Set down each record below exactly as it stands. Pictures are not part of the copy.
————
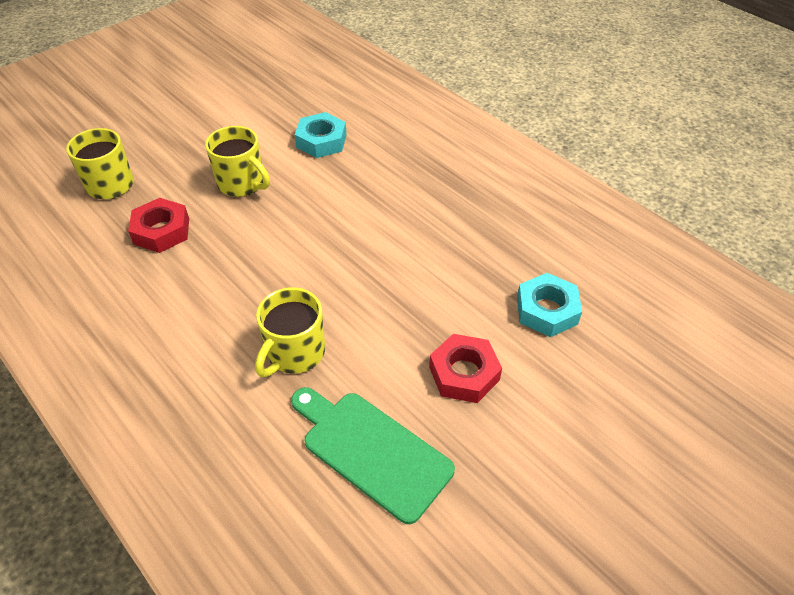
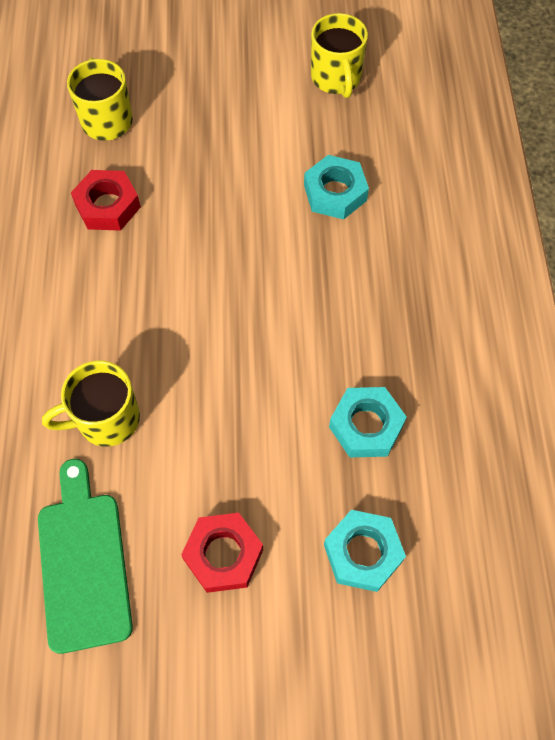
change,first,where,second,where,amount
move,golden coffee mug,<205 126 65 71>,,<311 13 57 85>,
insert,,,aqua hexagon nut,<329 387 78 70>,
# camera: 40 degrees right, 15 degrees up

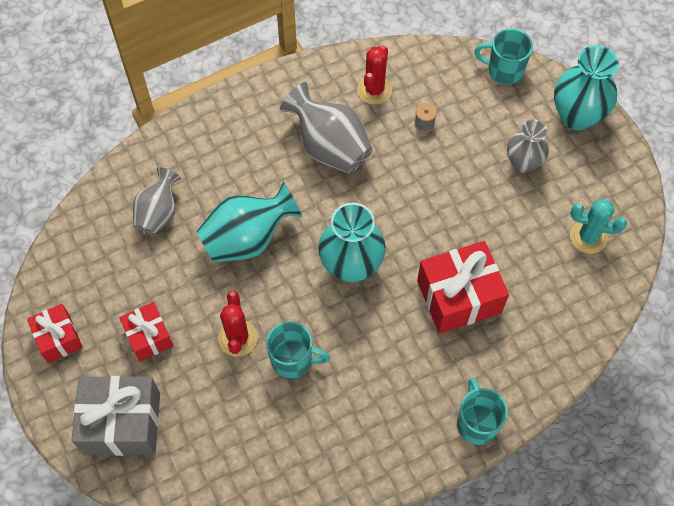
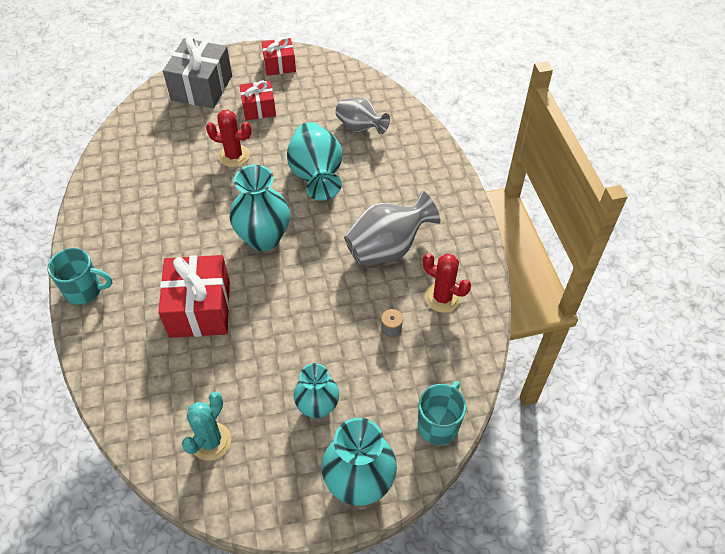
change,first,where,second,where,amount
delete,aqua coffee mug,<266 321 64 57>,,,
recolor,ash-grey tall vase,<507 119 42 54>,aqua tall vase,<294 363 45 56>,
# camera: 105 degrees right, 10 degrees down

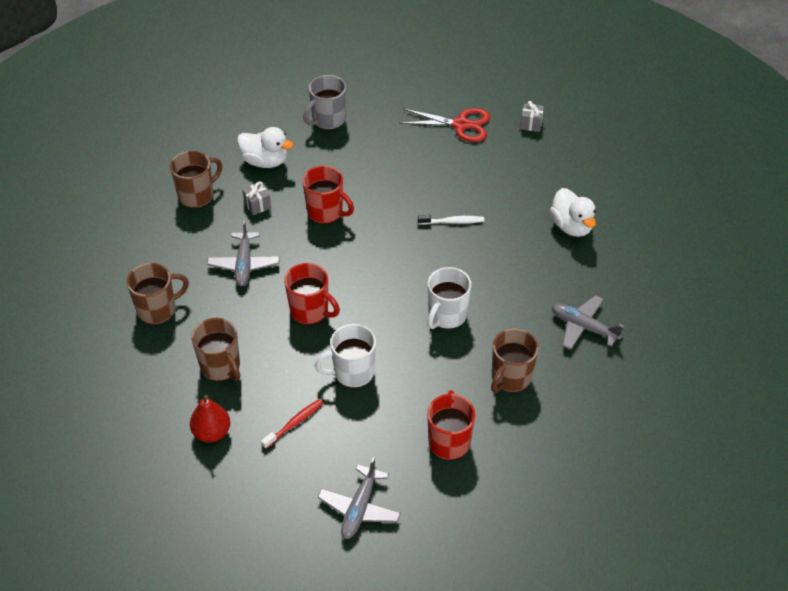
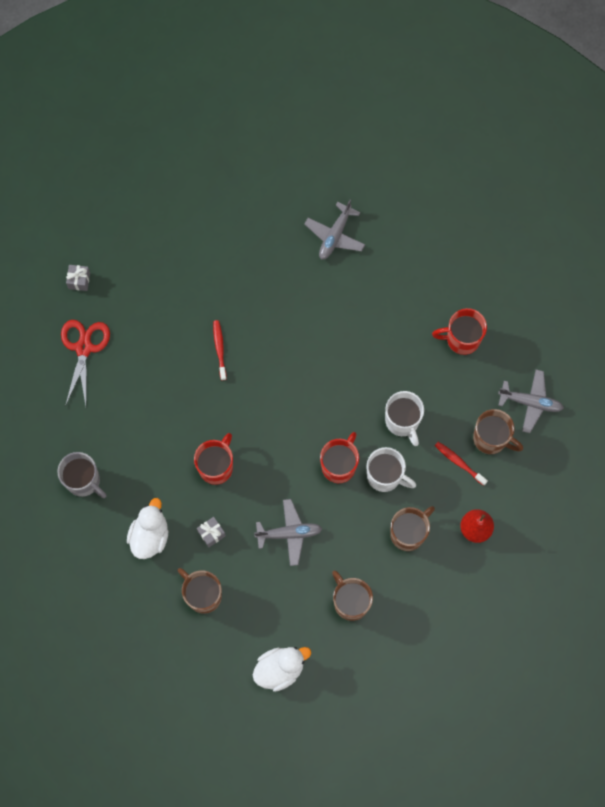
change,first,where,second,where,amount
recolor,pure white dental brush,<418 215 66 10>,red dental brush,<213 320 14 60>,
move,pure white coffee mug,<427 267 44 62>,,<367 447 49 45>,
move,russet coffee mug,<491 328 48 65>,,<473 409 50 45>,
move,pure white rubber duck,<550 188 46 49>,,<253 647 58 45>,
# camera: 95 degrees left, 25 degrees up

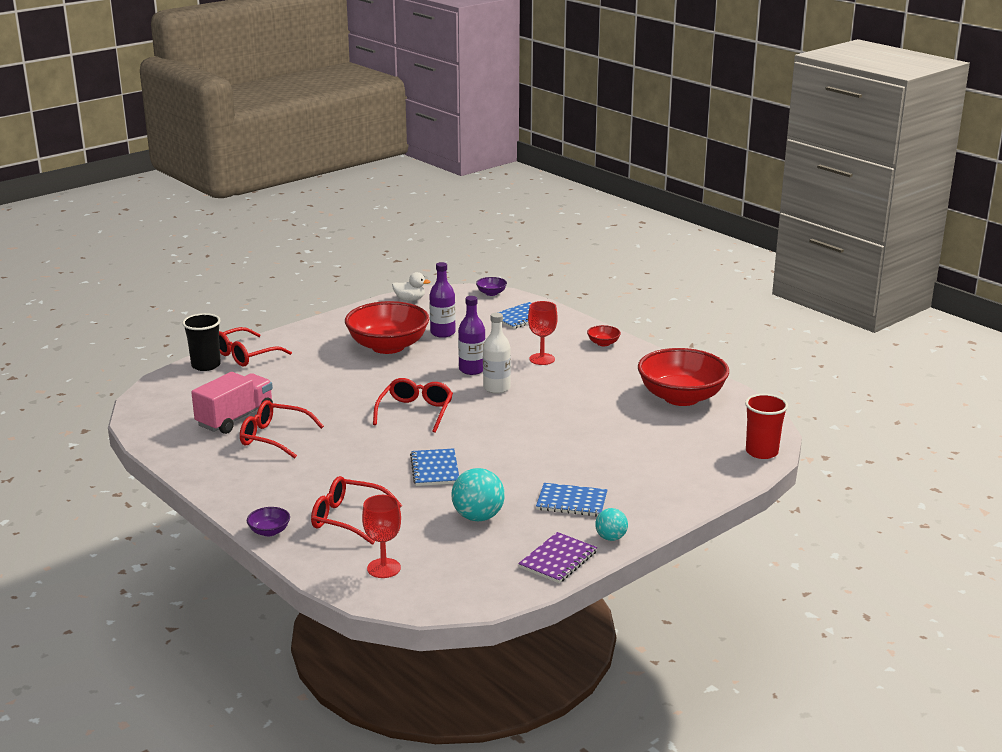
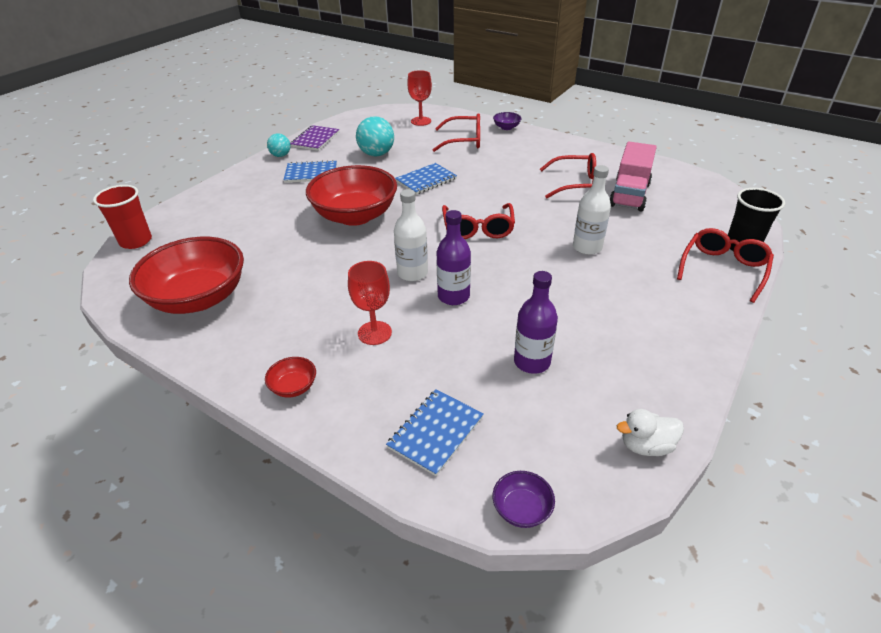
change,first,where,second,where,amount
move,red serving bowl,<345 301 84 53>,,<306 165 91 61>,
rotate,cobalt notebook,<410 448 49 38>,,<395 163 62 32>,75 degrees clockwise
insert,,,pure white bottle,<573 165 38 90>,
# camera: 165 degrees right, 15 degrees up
————
- [The answer]
change,first,where,second,where,amount
move,golden coffee mug,<205 126 65 71>,,<311 13 57 85>,
insert,,,aqua hexagon nut,<329 387 78 70>,
# camera: 40 degrees right, 15 degrees up

change,first,where,second,where,amount
delete,aqua coffee mug,<266 321 64 57>,,,
recolor,ash-grey tall vase,<507 119 42 54>,aqua tall vase,<294 363 45 56>,
# camera: 105 degrees right, 10 degrees down

change,first,where,second,where,amount
recolor,pure white dental brush,<418 215 66 10>,red dental brush,<213 320 14 60>,
move,pure white coffee mug,<427 267 44 62>,,<367 447 49 45>,
move,russet coffee mug,<491 328 48 65>,,<473 409 50 45>,
move,pure white rubber duck,<550 188 46 49>,,<253 647 58 45>,
# camera: 95 degrees left, 25 degrees up

change,first,where,second,where,amount
move,red serving bowl,<345 301 84 53>,,<306 165 91 61>,
rotate,cobalt notebook,<410 448 49 38>,,<395 163 62 32>,75 degrees clockwise
insert,,,pure white bottle,<573 165 38 90>,
# camera: 165 degrees right, 15 degrees up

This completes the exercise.